[Version comparison data]
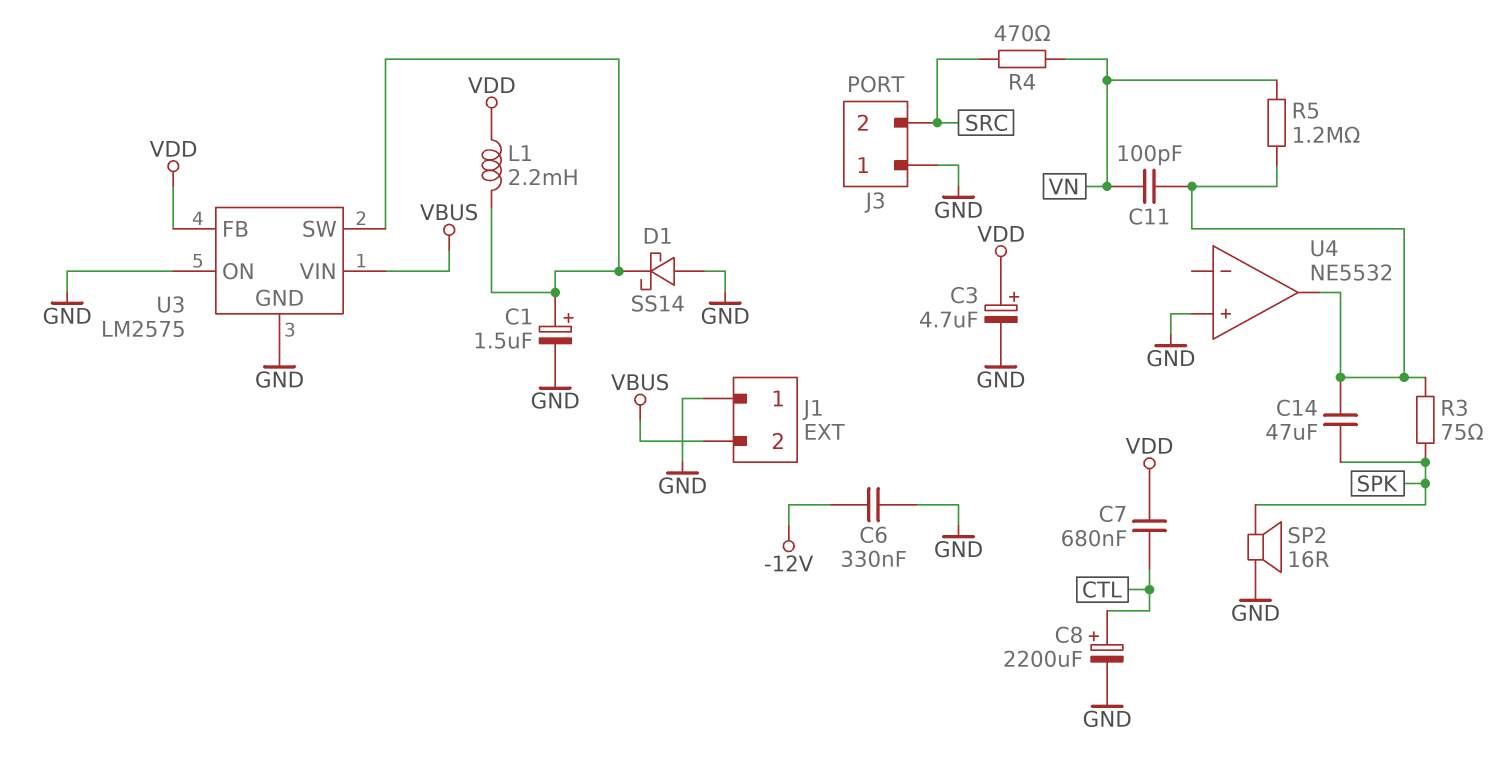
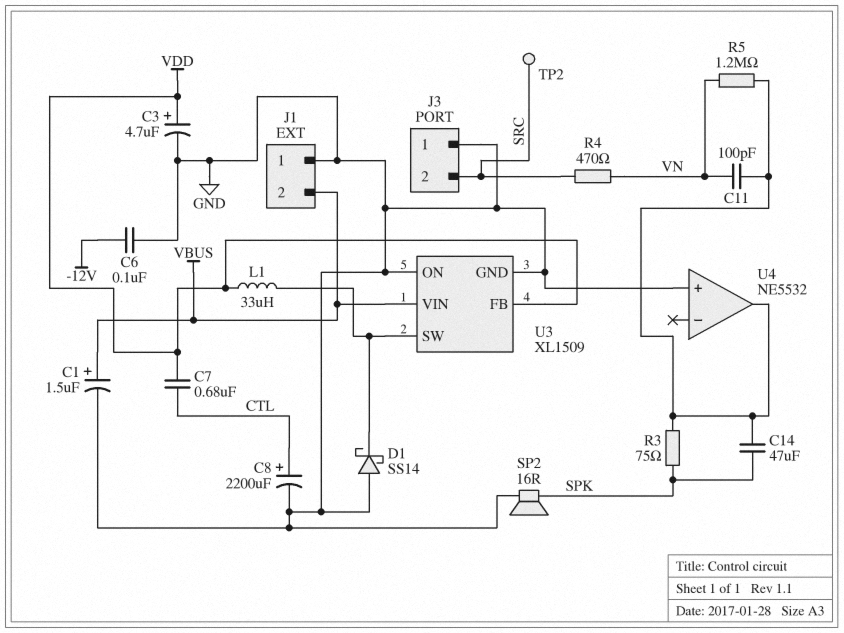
C1: 1.5uF (plus U3/SW, minus GND) -> 1.5uF (plus VBUS, minus GND)
C6: 330nF (-12V, GND) -> 100nF (-12V, GND)
L1: 2.2mH (U3/SW, VDD) -> 33uH (U3/SW, VDD)
TP2: none -> test point (SRC)
U3: LM2575 -> XL1509

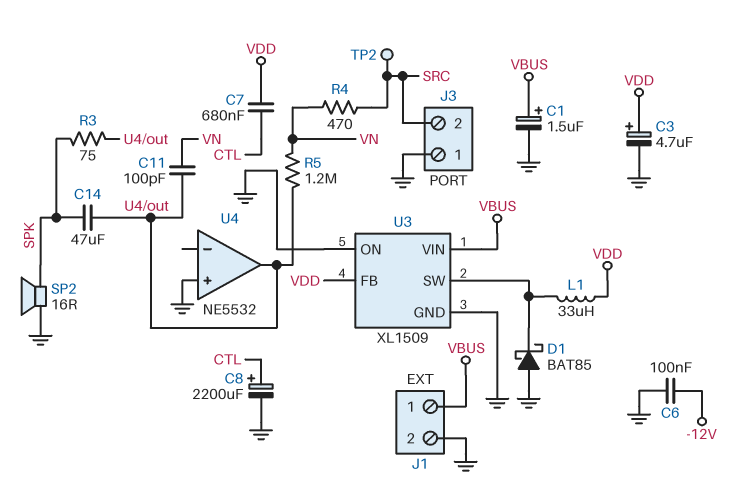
D1: schottky SS14 (A GND, K U3/SW) -> schottky BAT85 (A GND, K U3/SW)
J1 pin 1: GND -> VBUS
J1 pin 2: VBUS -> GND

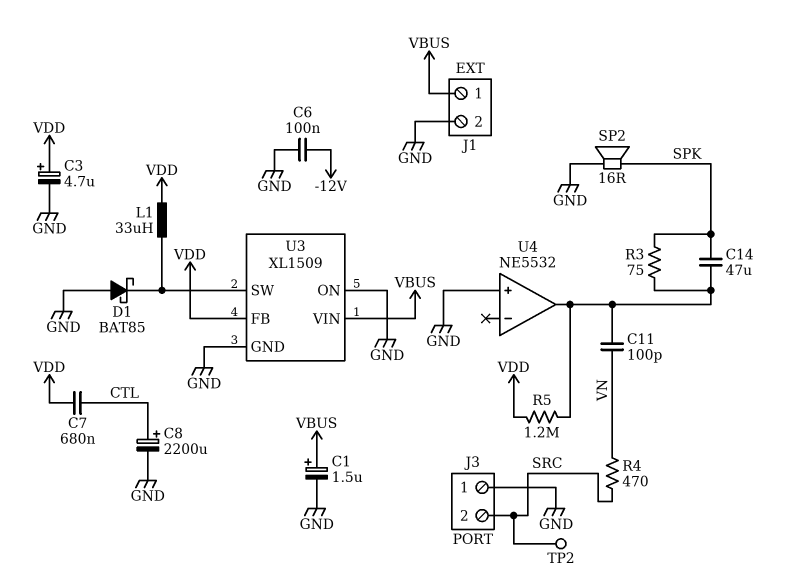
R5: 1.2M (U4/out, VN) -> 1.2M (U4/out, VDD)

## [Exercise details]
Please copy the data above word for word, but only from the line that contains "C6: 330nF (-12V, GND) -> 100nF (-12V, GND)" through the final line, both included, and without the pictures.

## [Answer]
C6: 330nF (-12V, GND) -> 100nF (-12V, GND)
L1: 2.2mH (U3/SW, VDD) -> 33uH (U3/SW, VDD)
TP2: none -> test point (SRC)
U3: LM2575 -> XL1509

D1: schottky SS14 (A GND, K U3/SW) -> schottky BAT85 (A GND, K U3/SW)
J1 pin 1: GND -> VBUS
J1 pin 2: VBUS -> GND

R5: 1.2M (U4/out, VN) -> 1.2M (U4/out, VDD)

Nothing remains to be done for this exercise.